*Exercise instructions*
The result should be an exact copy of every record, with no pictures kept.

*Records to use*
● ● ● ●

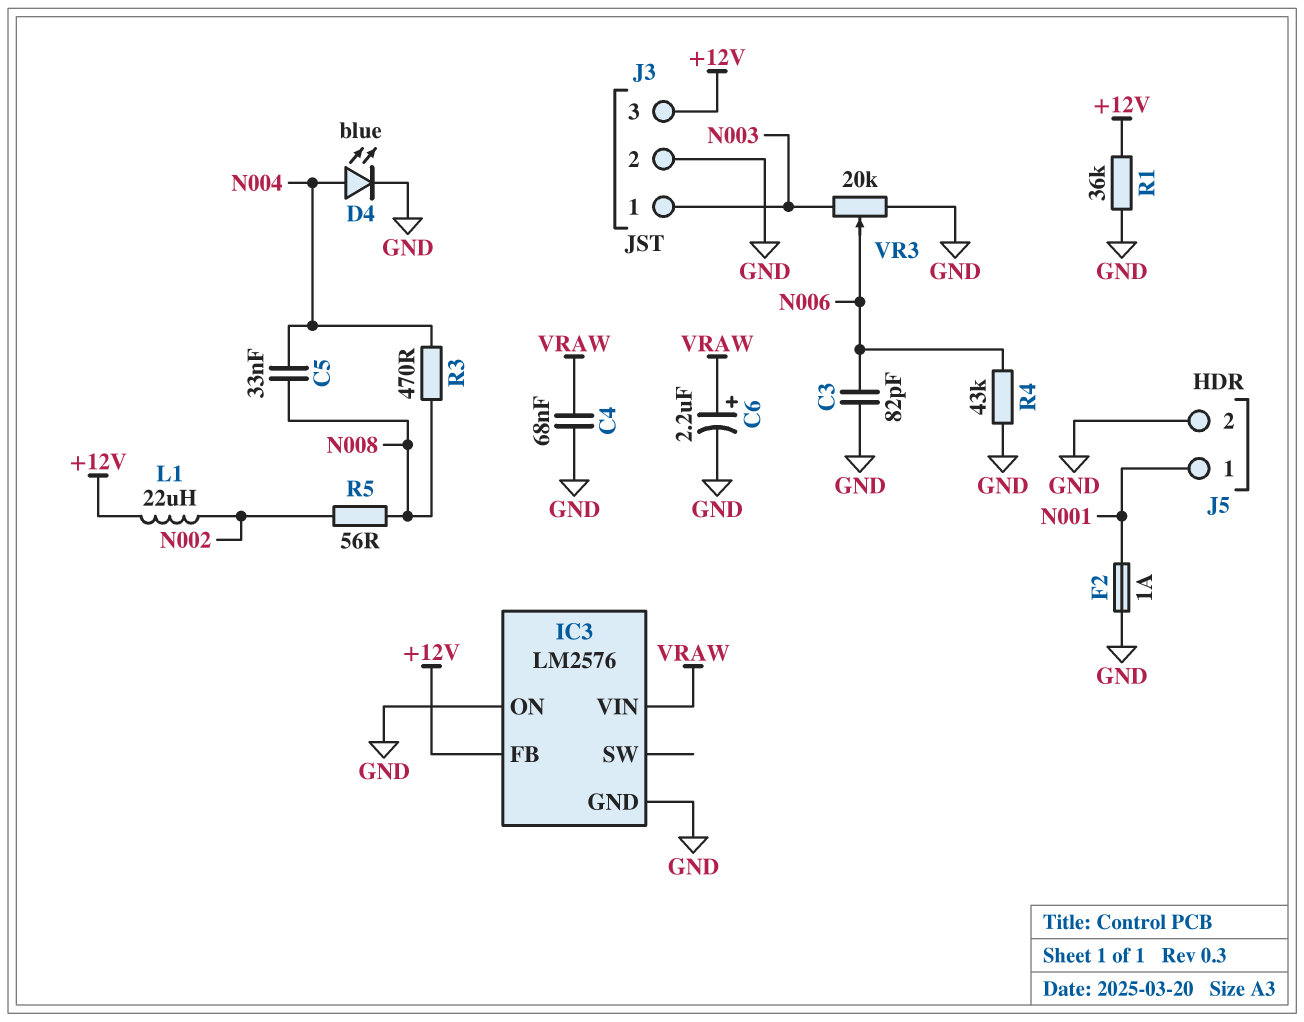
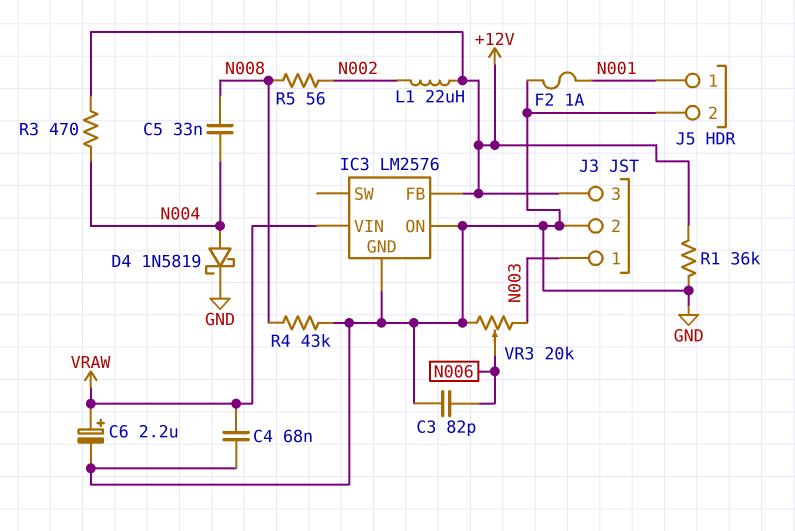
D4: LED blue (A N004, K GND) -> schottky 1N5819 (A N004, K GND)
R3: 470 (N004, N008) -> 470 (+12V, N004)
R4: 43k (GND, N006) -> 43k (GND, N008)

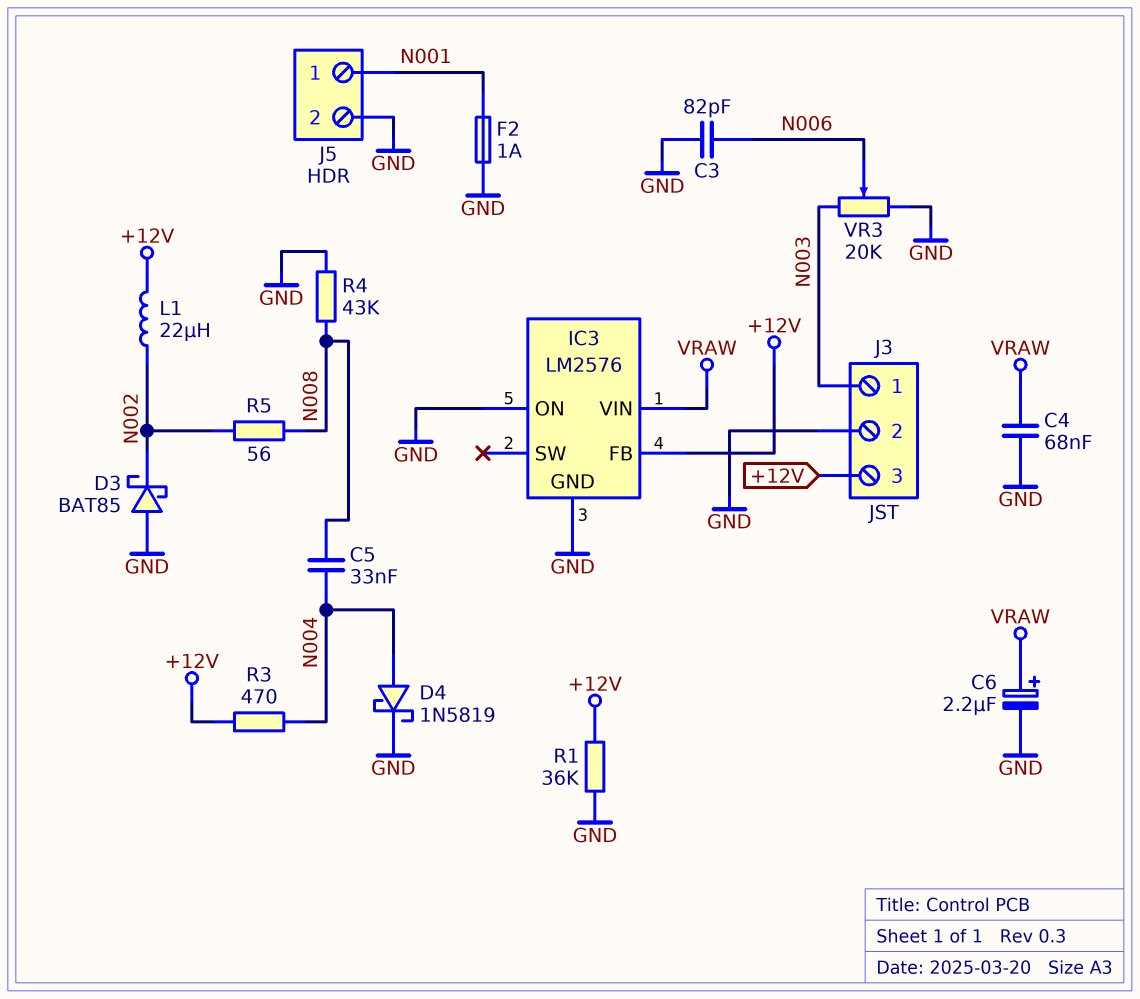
D3: none -> schottky BAT85 (A GND, K N002)

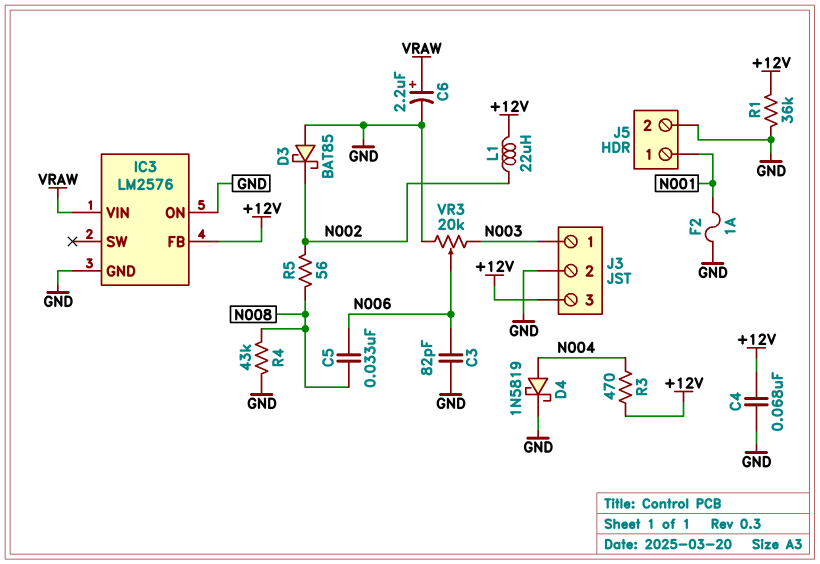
C4: 68nF (GND, VRAW) -> 68nF (+12V, GND)
C5: 33nF (N004, N008) -> 33nF (N006, N008)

● ● ● ●

*Response for this exercise*
D4: LED blue (A N004, K GND) -> schottky 1N5819 (A N004, K GND)
R3: 470 (N004, N008) -> 470 (+12V, N004)
R4: 43k (GND, N006) -> 43k (GND, N008)

D3: none -> schottky BAT85 (A GND, K N002)

C4: 68nF (GND, VRAW) -> 68nF (+12V, GND)
C5: 33nF (N004, N008) -> 33nF (N006, N008)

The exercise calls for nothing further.